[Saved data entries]
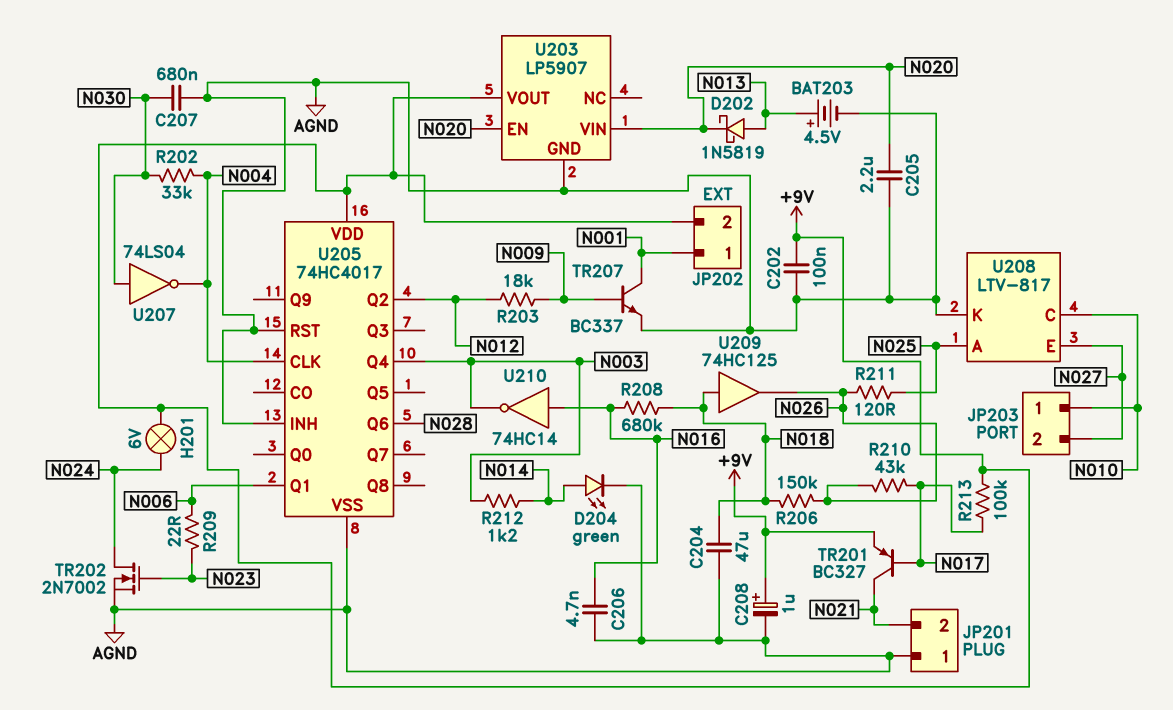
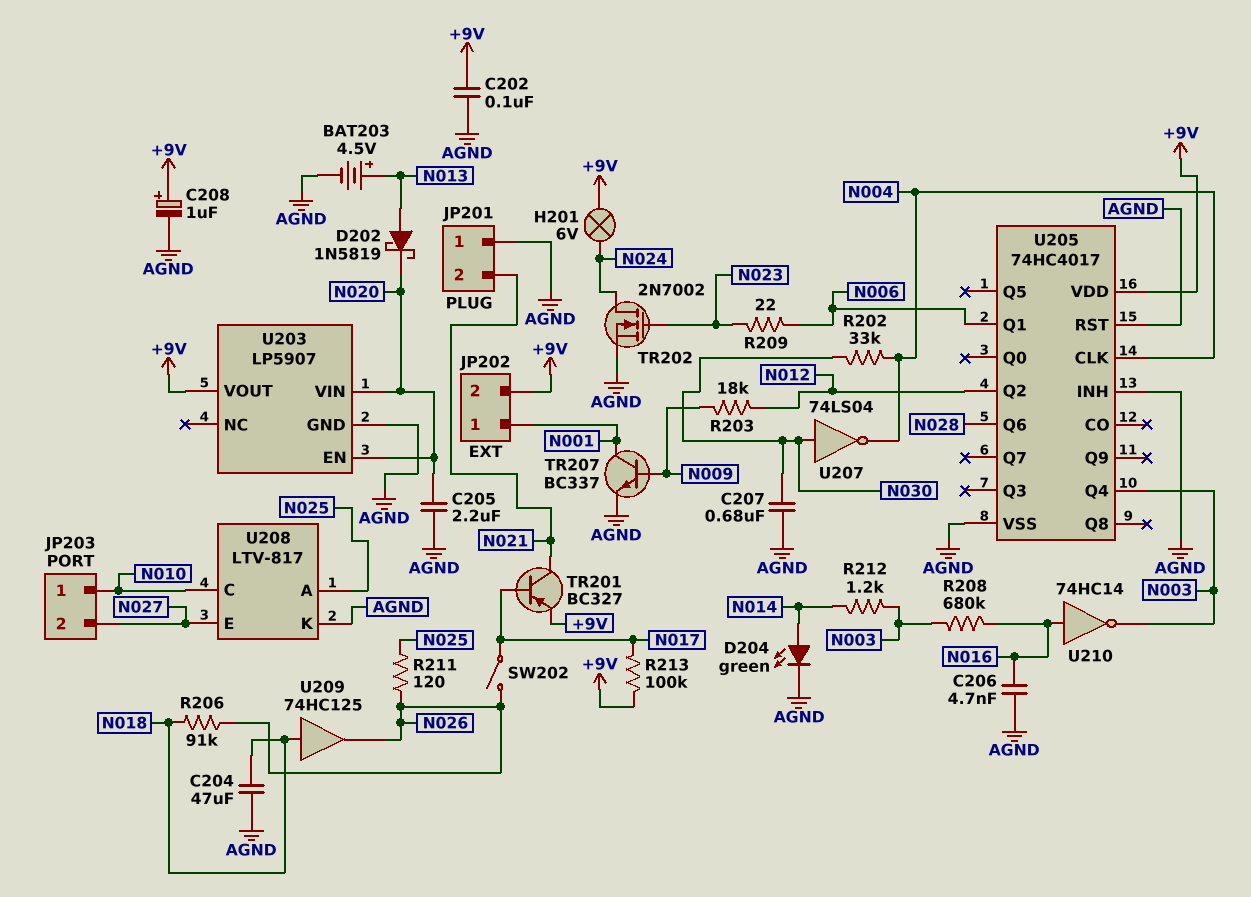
R206: 150k (N018, N026) -> 91k (N018, N026)
R208: 680k (N016, N018) -> 680k (N003, N016)
R210: 43k (N017, N026) -> none
SW202: none -> switch (N017, N026)

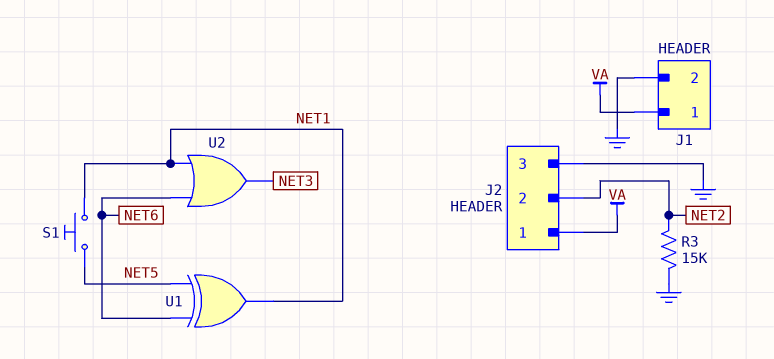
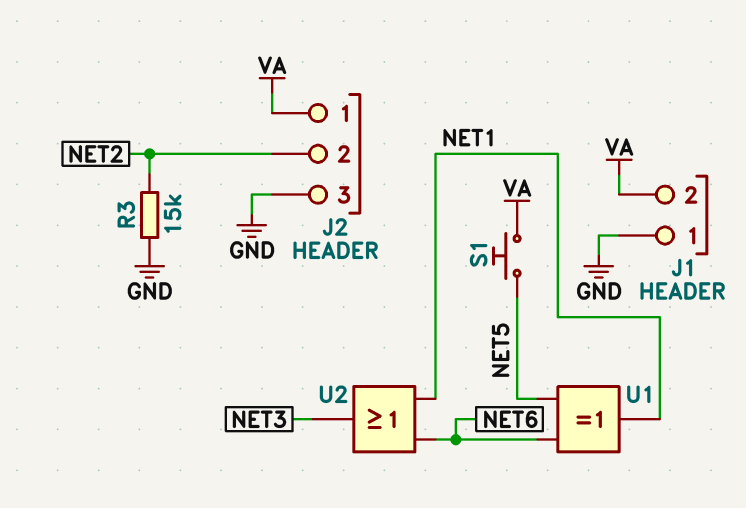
J1 pin 1: VA -> GND
J1 pin 2: GND -> VA
S1: button (NET1, NET5) -> button (NET5, VA)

What you have to do
Retrieve each line of the data in which the word "none" can be found.

Exercise answer
R210: 43k (N017, N026) -> none
SW202: none -> switch (N017, N026)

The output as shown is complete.